EXERCISE
Copy every line from the records that holds the word "moved".
=== GIVEN DATA ===
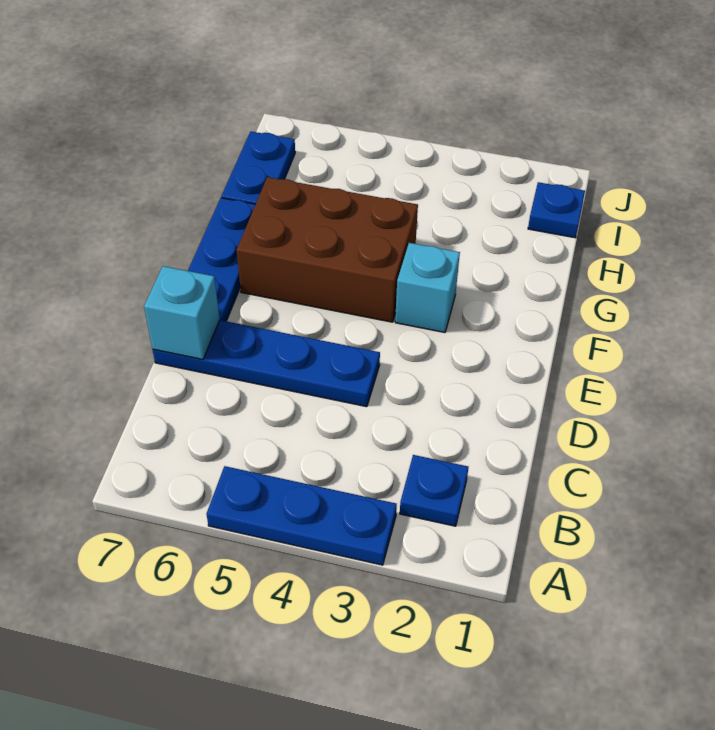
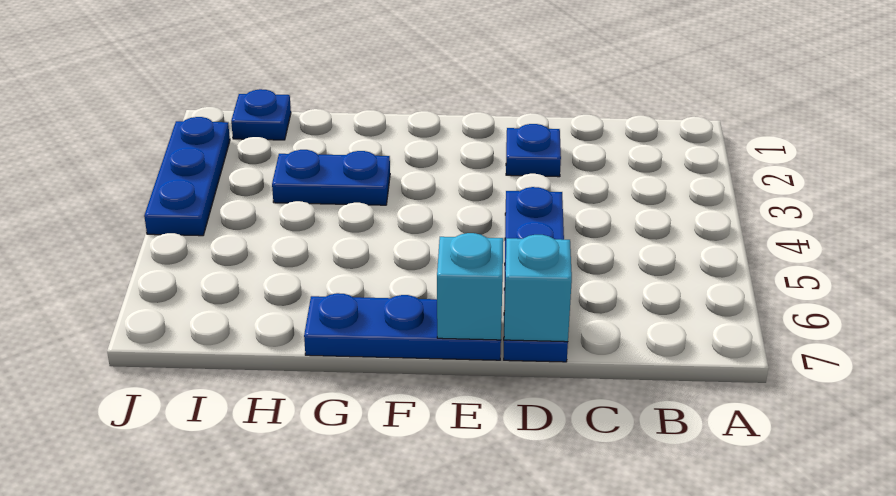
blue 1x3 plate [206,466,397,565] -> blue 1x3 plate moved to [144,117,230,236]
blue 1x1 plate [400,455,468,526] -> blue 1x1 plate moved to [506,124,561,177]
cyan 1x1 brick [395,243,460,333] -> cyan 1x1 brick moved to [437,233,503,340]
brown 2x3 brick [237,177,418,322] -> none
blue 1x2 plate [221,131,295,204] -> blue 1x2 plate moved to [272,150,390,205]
===
=== GIVEN DATA ===
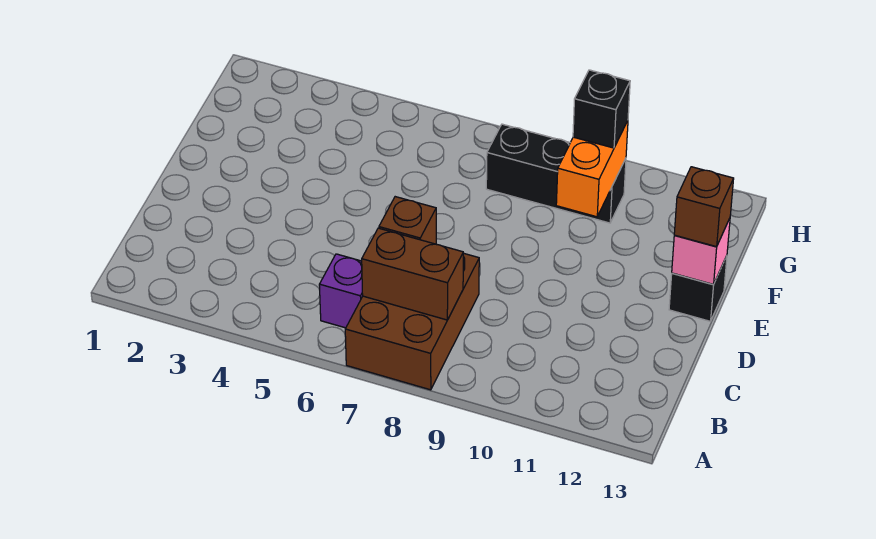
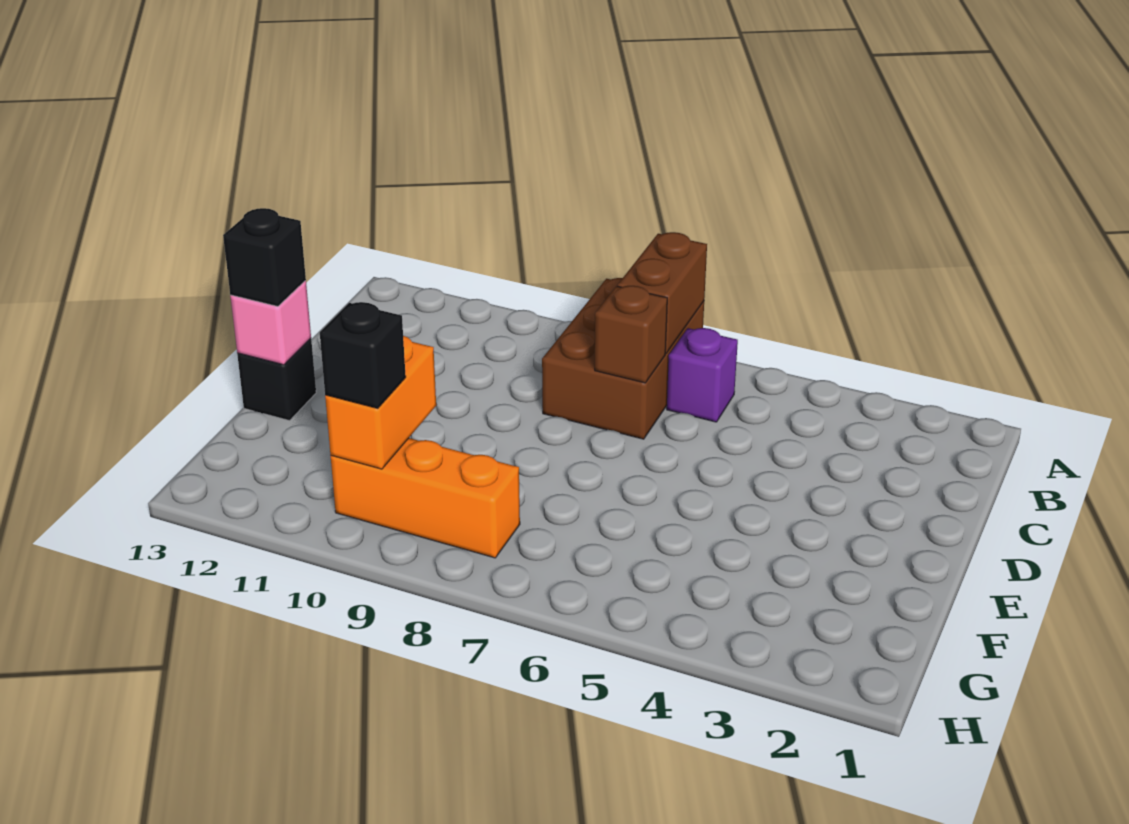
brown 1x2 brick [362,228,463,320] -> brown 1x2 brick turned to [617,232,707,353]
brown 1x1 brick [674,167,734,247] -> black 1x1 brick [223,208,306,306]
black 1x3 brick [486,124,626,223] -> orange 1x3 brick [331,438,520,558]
===
=== GIVEN DATA ===
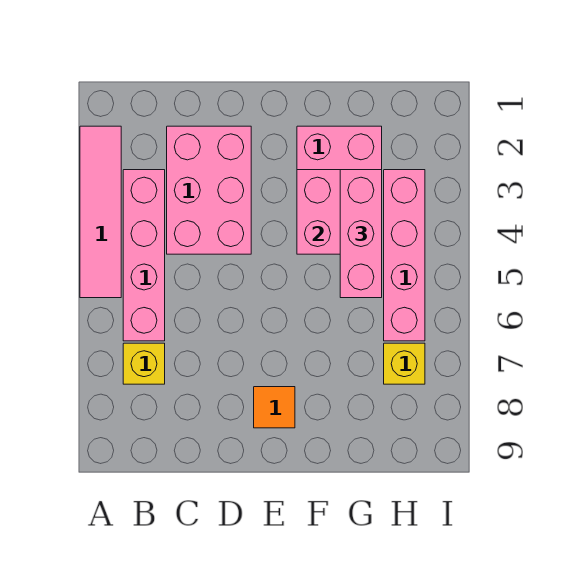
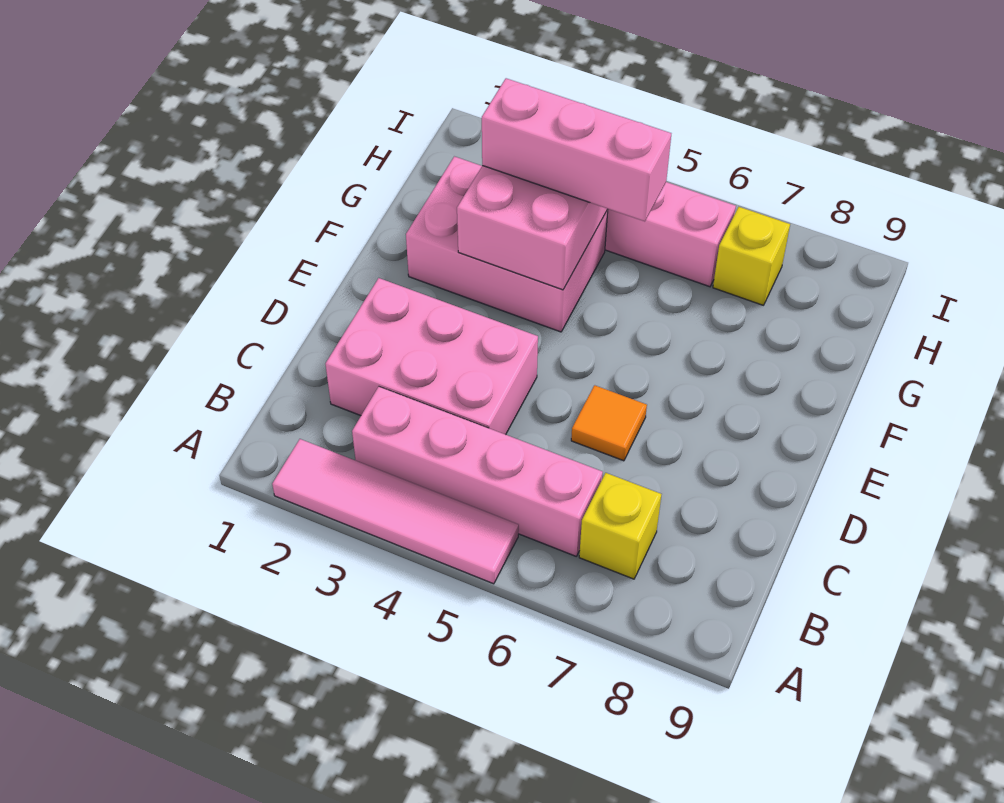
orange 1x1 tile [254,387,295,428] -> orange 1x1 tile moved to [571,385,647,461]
===
OUTPUT
blue 1x3 plate [206,466,397,565] -> blue 1x3 plate moved to [144,117,230,236]
blue 1x1 plate [400,455,468,526] -> blue 1x1 plate moved to [506,124,561,177]
cyan 1x1 brick [395,243,460,333] -> cyan 1x1 brick moved to [437,233,503,340]
blue 1x2 plate [221,131,295,204] -> blue 1x2 plate moved to [272,150,390,205]
orange 1x1 tile [254,387,295,428] -> orange 1x1 tile moved to [571,385,647,461]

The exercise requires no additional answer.